Reproduce, unchanged, the lines between the one holding "D1: zener (A VS, K G12) -> none" and the last line of the records, including both ends, but no pictures.

═════ DATASET RECORDS ═════

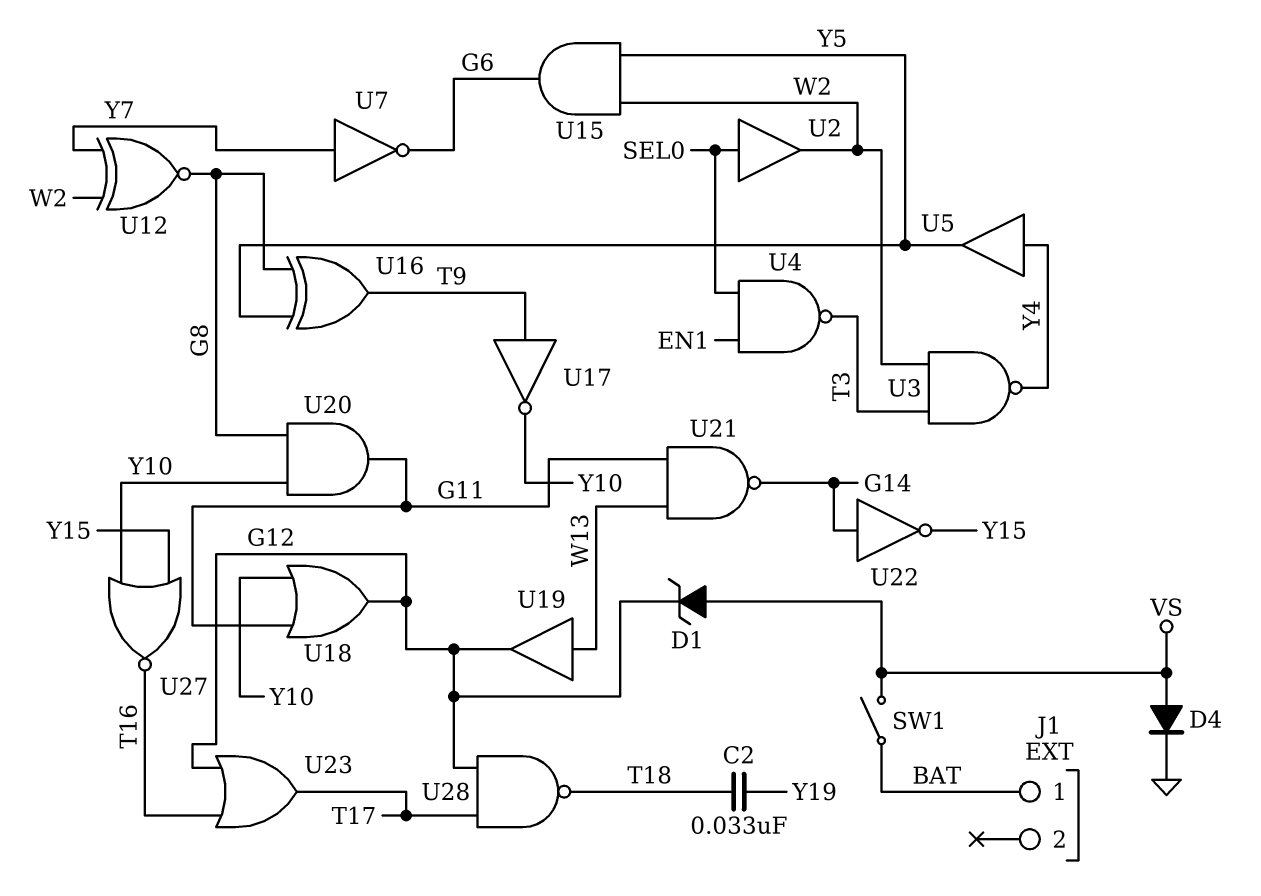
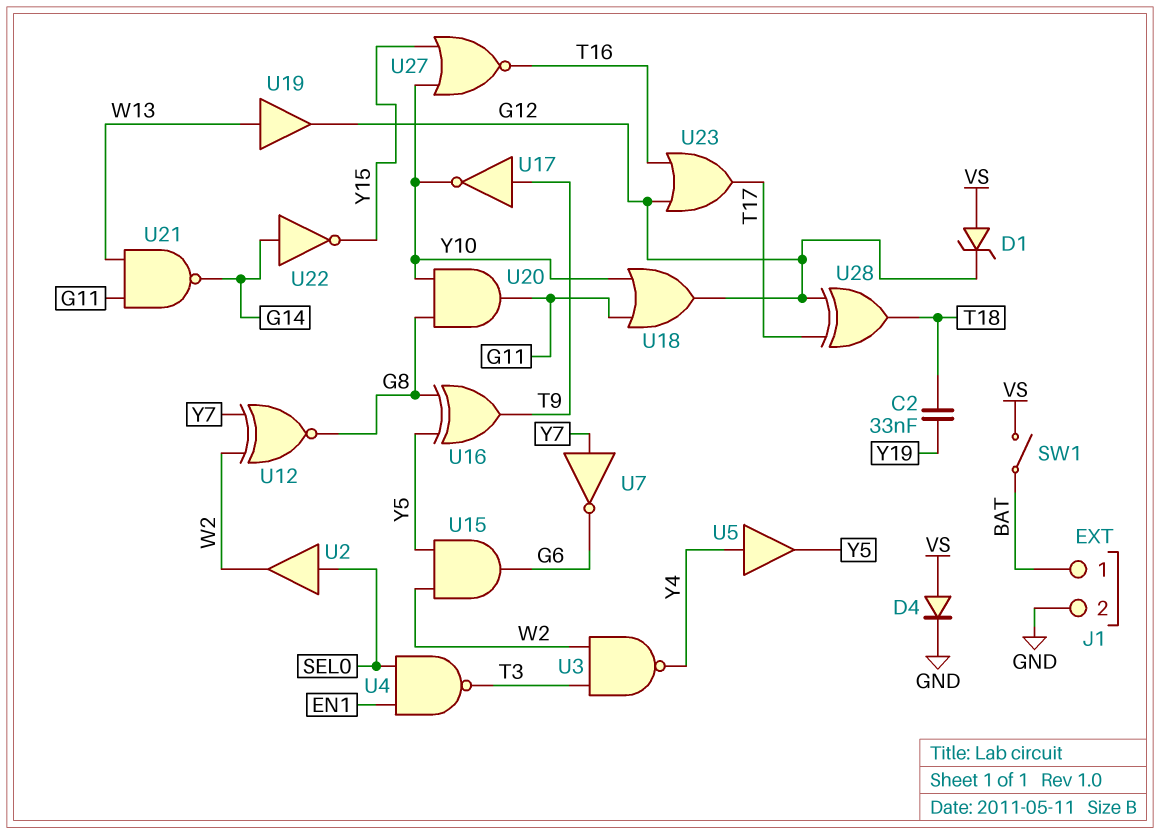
J1 pin 2: none -> GND
U28: NAND (in G12, in T17, out T18) -> XOR (in G12, in T17, out T18)

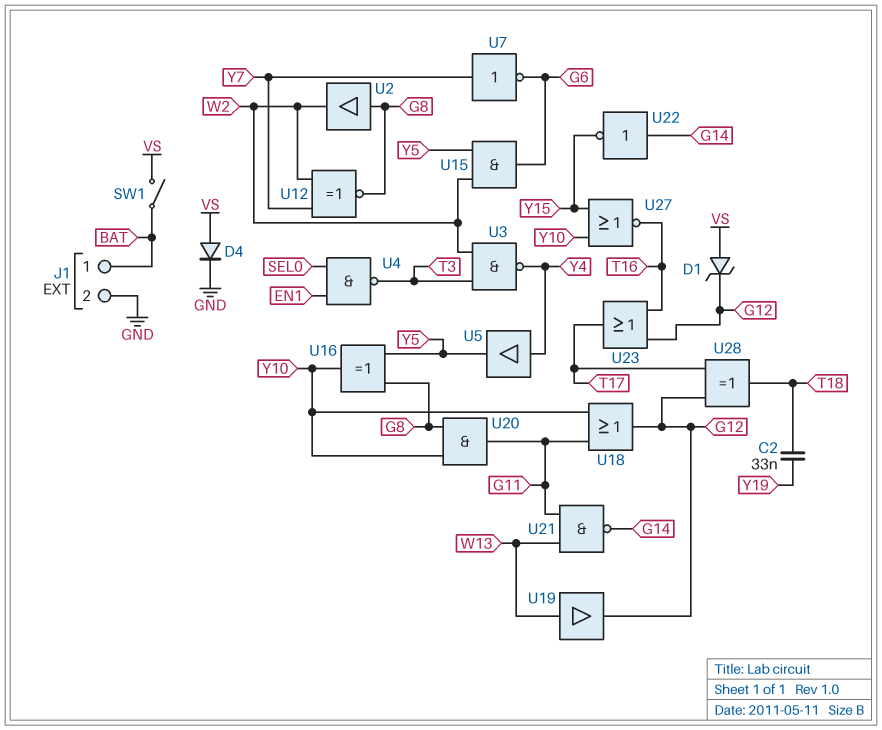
U2: buffer (in SEL0, out W2) -> buffer (in G8, out W2)
U16: XOR (in G8, in Y5, out T9) -> XOR (in G8, in Y5, out Y10)
U17: NOT (in T9, out Y10) -> none

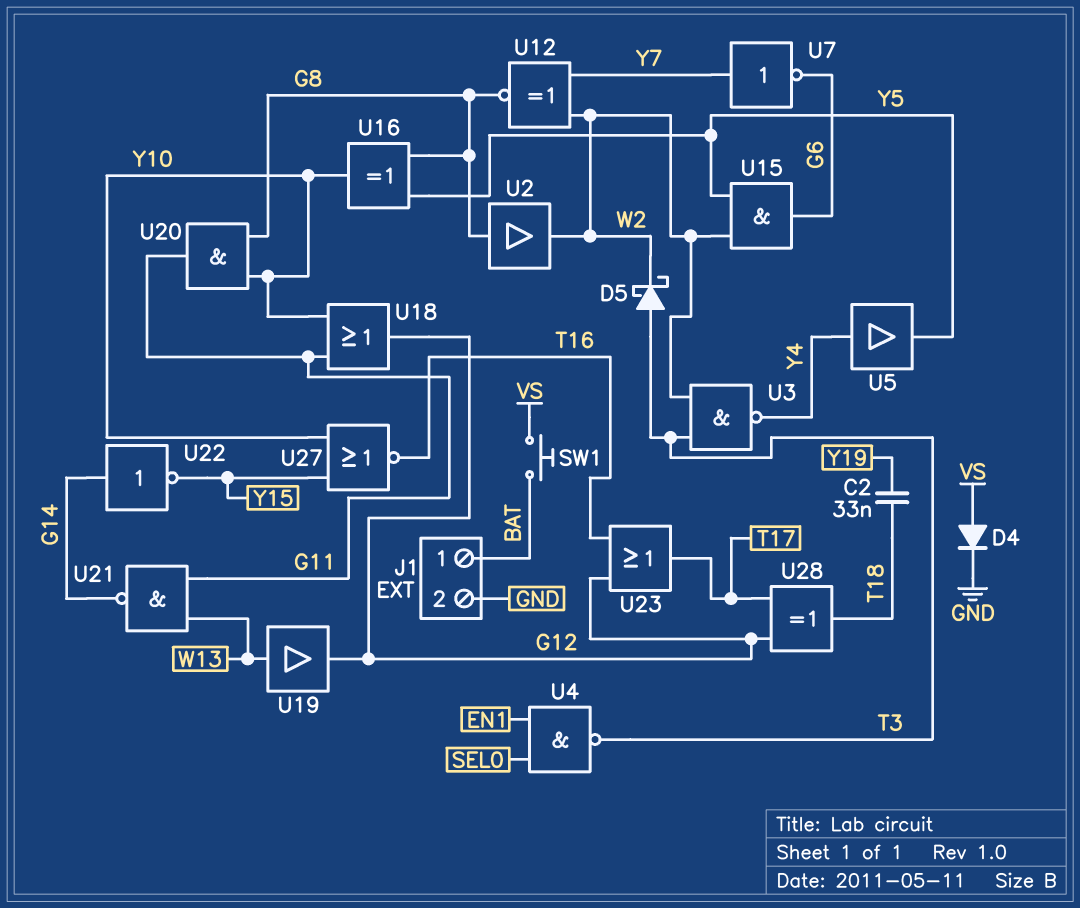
D1: zener (A VS, K G12) -> none
D5: none -> schottky (A T3, K W2)
SW1: switch (BAT, VS) -> button (BAT, VS)

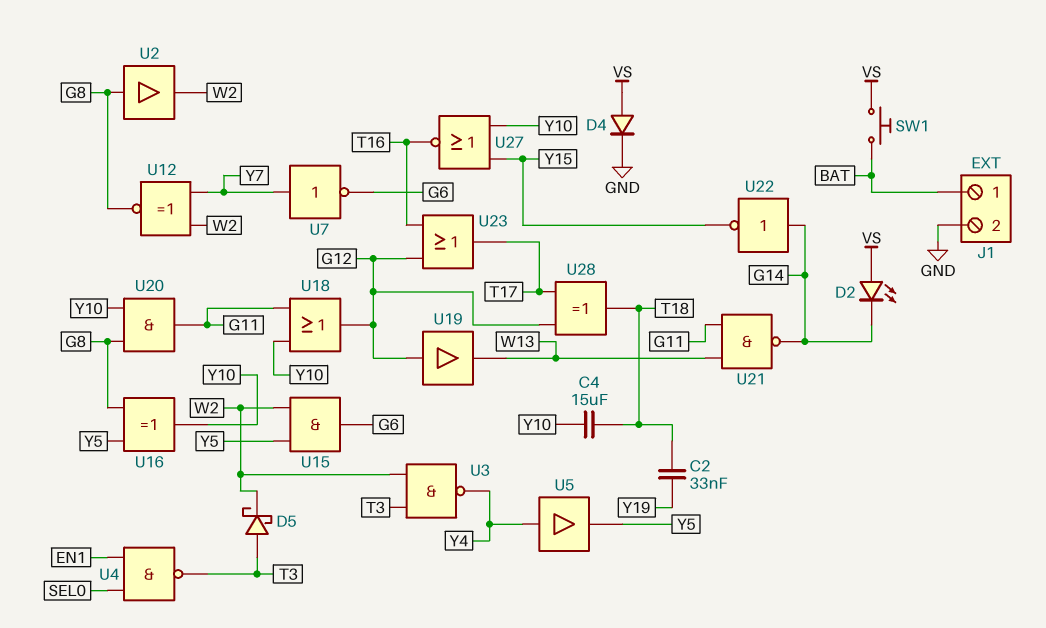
C4: none -> 15uF (T18, Y10)
D2: none -> LED (A VS, K G14)
U19: buffer (in W13, out G12) -> buffer (in G12, out W13)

═════

• **REPLY TO THE TASK**
D1: zener (A VS, K G12) -> none
D5: none -> schottky (A T3, K W2)
SW1: switch (BAT, VS) -> button (BAT, VS)

C4: none -> 15uF (T18, Y10)
D2: none -> LED (A VS, K G14)
U19: buffer (in W13, out G12) -> buffer (in G12, out W13)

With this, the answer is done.